- _Task input_
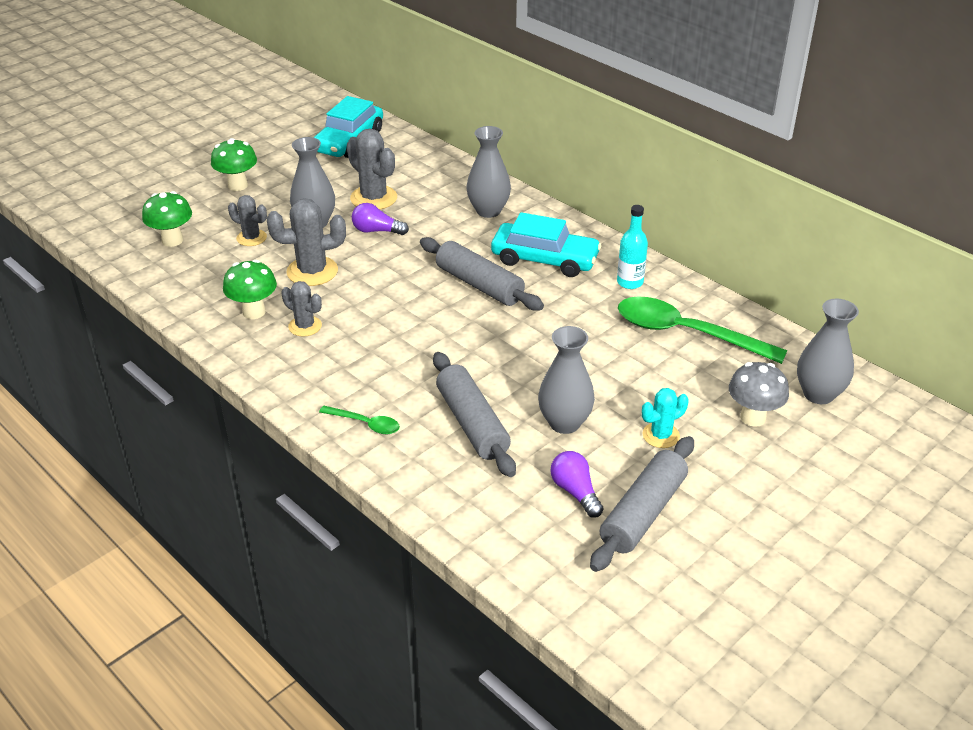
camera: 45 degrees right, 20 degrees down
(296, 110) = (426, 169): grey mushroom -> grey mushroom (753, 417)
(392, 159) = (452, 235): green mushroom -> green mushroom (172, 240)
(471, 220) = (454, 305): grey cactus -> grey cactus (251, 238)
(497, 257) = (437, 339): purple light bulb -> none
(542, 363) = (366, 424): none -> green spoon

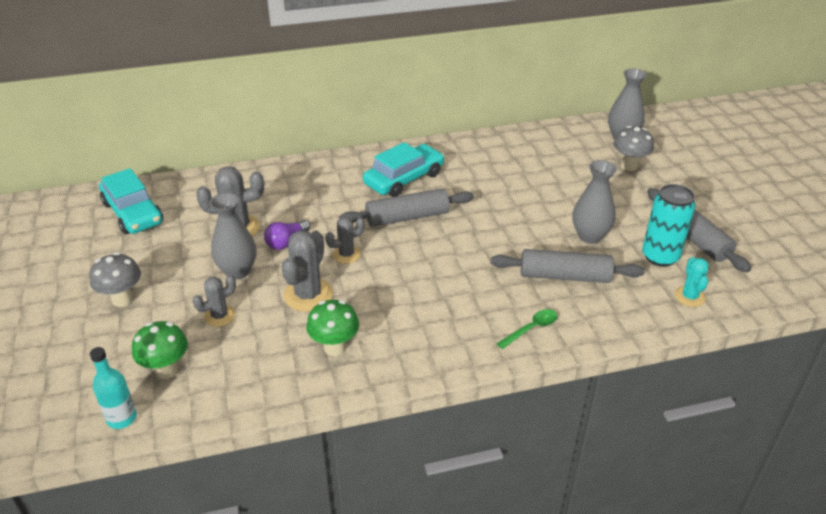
camera: 60 degrees left, 0 degrees up
(238, 185) = (122, 299): green mushroom -> grey mushroom
(305, 326) = (381, 323): grey cactus -> grey cactus (346, 254)
(488, 211) = (318, 181): grey vase -> none
(575, 492) = (660, 257): purple light bulb -> turquoise can
(630, 282) = (462, 156): turquoise bottle -> turquoise bottle (122, 418)
(661, 435) = (625, 204): turquoise cactus -> turquoise cactus (689, 297)
(686, 333) = (533, 157): green spoon -> none

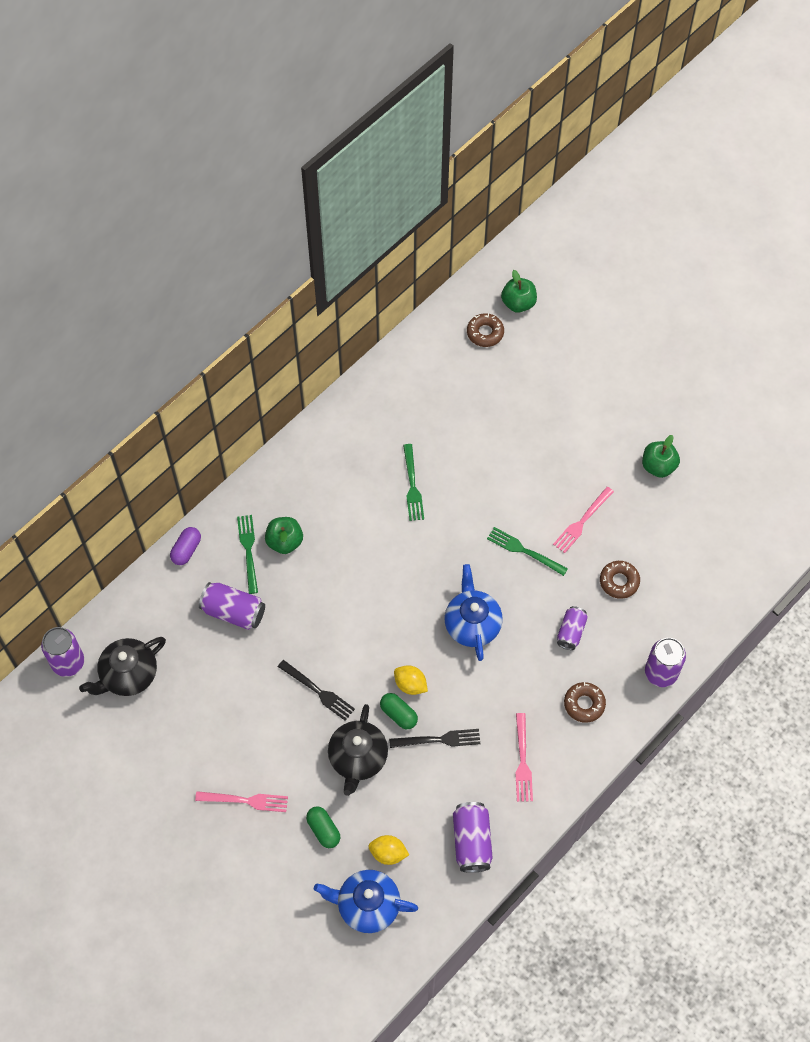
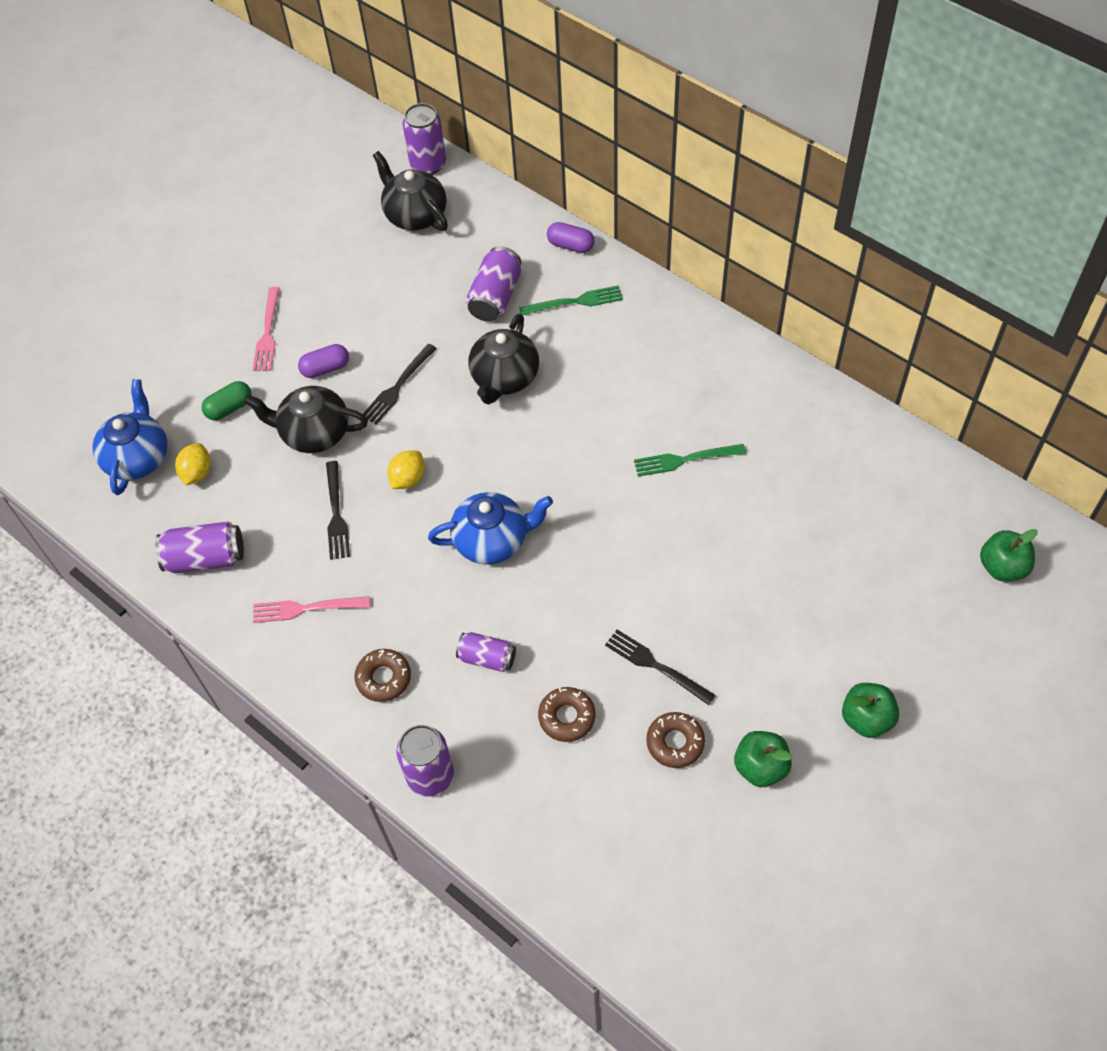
camera: 90 degrees right, 5 degrees down
(285, 542) = (590, 335): green apple -> green apple (866, 719)
(291, 750) = (325, 368): none -> purple capsule
(320, 608) = (504, 378): none -> black teapot
(398, 714) = (369, 469): green capsule -> none
(485, 333) = (941, 528): brown donut -> brown donut (675, 742)
(524, 551) = (603, 594): green fork -> none
(582, 522) = (655, 665): pink fork -> black fork

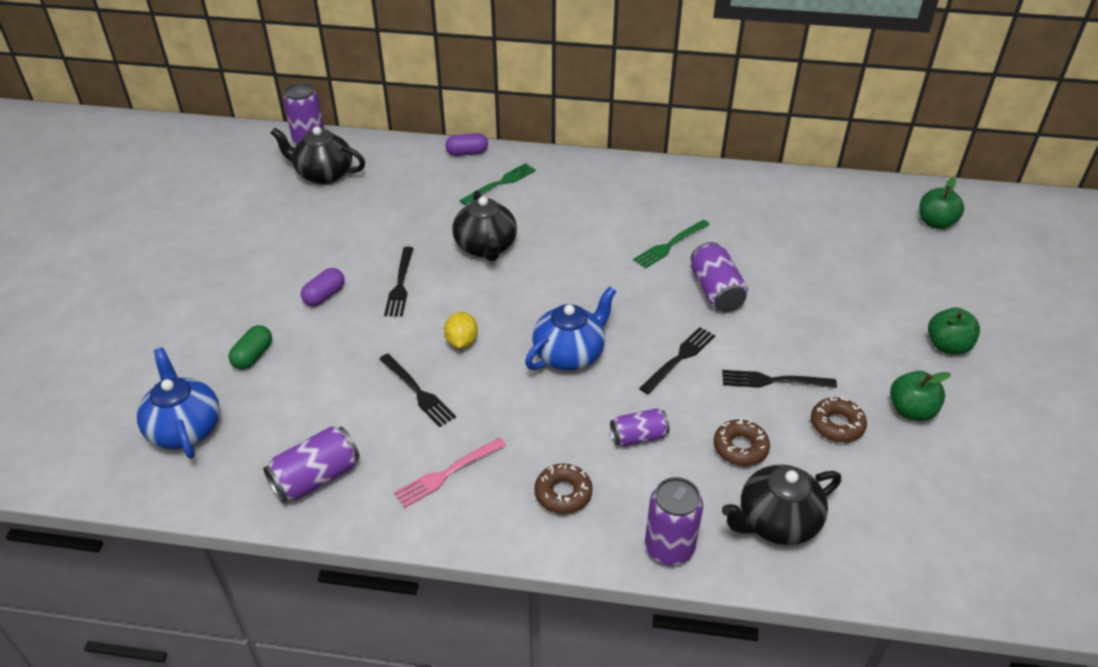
camera: 35 degrees left, 15 degrees down
(197, 473) = (257, 416): yellow lemon -> none
(267, 333) = (250, 291): pink fork -> none
(314, 433) = (350, 343): black teapot -> black teapot (776, 522)
(495, 297) = (434, 201): purple can -> purple can (716, 291)
(588, 596) = (679, 358): none -> black fork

- _Your goal_
Setting the pictures aside, return exactly the lines from the line with "(291, 750) = (325, 368): none" through the last line of the listing above.

- _Answer to the problem_
(291, 750) = (325, 368): none -> purple capsule
(320, 608) = (504, 378): none -> black teapot
(398, 714) = (369, 469): green capsule -> none
(485, 333) = (941, 528): brown donut -> brown donut (675, 742)
(524, 551) = (603, 594): green fork -> none
(582, 522) = (655, 665): pink fork -> black fork

camera: 35 degrees left, 15 degrees down
(197, 473) = (257, 416): yellow lemon -> none
(267, 333) = (250, 291): pink fork -> none
(314, 433) = (350, 343): black teapot -> black teapot (776, 522)
(495, 297) = (434, 201): purple can -> purple can (716, 291)
(588, 596) = (679, 358): none -> black fork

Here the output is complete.